WORK TO COMPLETE — Wherever the word "first" appears in a line of the data, that line should be copied.

[Data extracted from a collection]
§

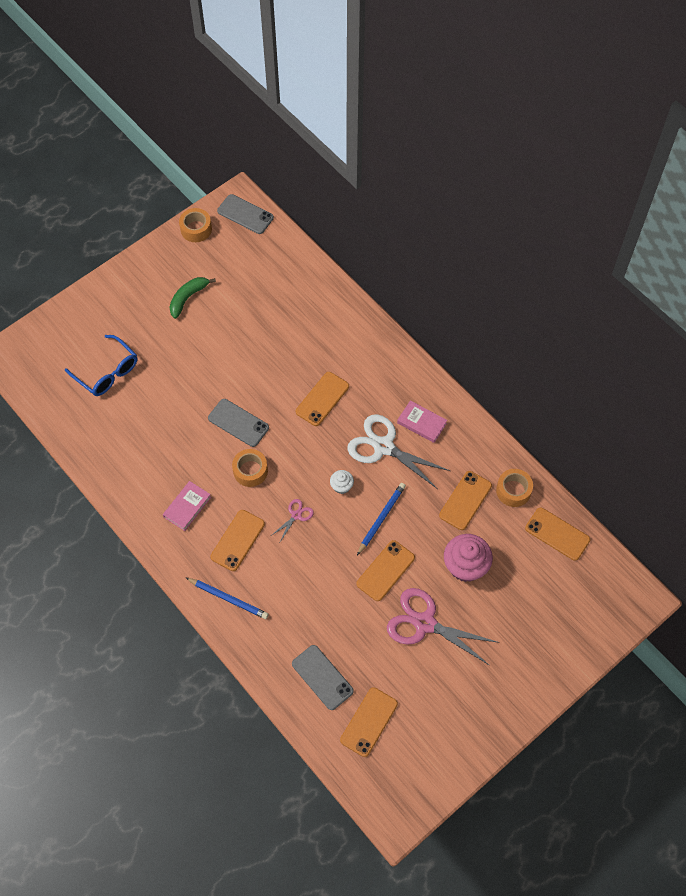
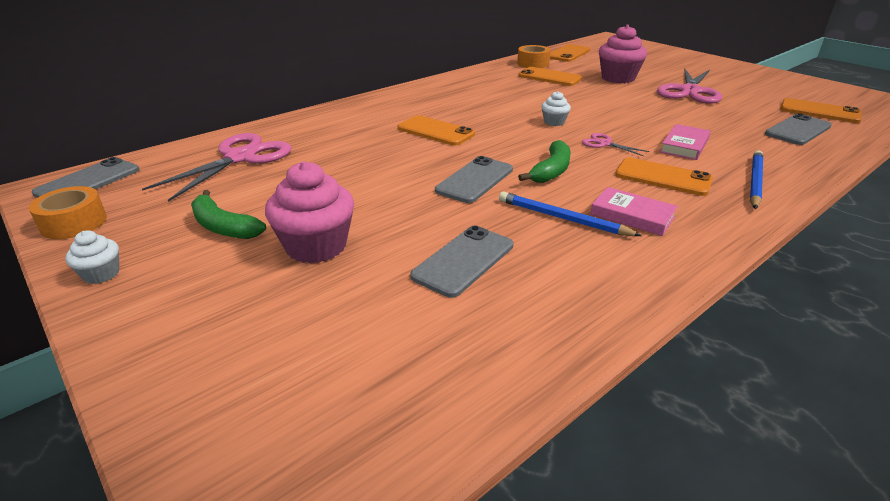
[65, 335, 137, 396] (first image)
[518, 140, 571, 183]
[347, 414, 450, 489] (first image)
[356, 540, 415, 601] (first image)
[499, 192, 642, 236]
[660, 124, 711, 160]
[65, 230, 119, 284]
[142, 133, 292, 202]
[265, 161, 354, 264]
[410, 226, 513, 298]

§

SOLUTION BELOW —
[65, 335, 137, 396] (first image)
[347, 414, 450, 489] (first image)
[356, 540, 415, 601] (first image)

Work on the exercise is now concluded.